Directions for this task: Give back each entry word for word, but drop the images.

[Scene edit records]
+-------+
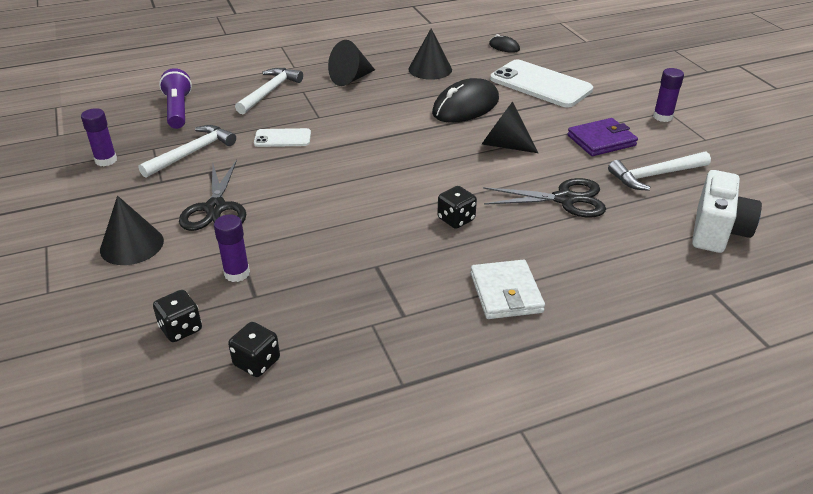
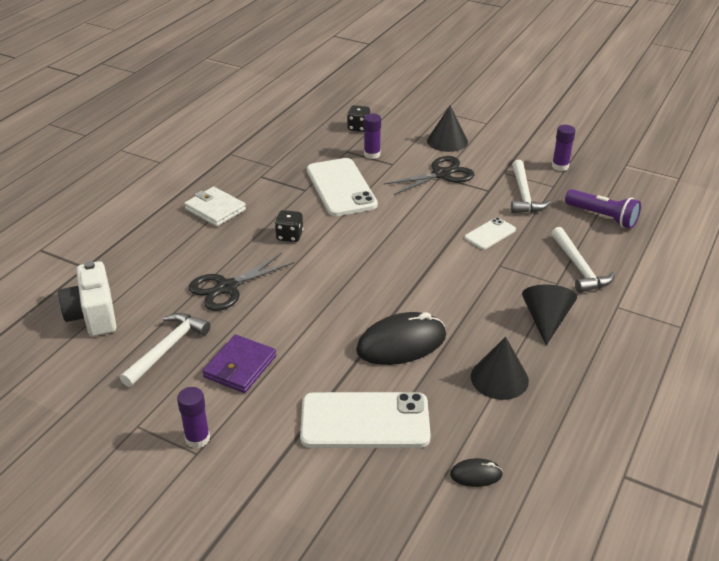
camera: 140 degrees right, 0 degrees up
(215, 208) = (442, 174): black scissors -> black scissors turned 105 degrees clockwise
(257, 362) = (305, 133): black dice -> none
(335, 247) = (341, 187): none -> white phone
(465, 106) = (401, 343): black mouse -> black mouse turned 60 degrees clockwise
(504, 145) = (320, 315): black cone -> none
+-------+
Expected answer:
camera: 140 degrees right, 0 degrees up
(215, 208) = (442, 174): black scissors -> black scissors turned 105 degrees clockwise
(257, 362) = (305, 133): black dice -> none
(335, 247) = (341, 187): none -> white phone
(465, 106) = (401, 343): black mouse -> black mouse turned 60 degrees clockwise
(504, 145) = (320, 315): black cone -> none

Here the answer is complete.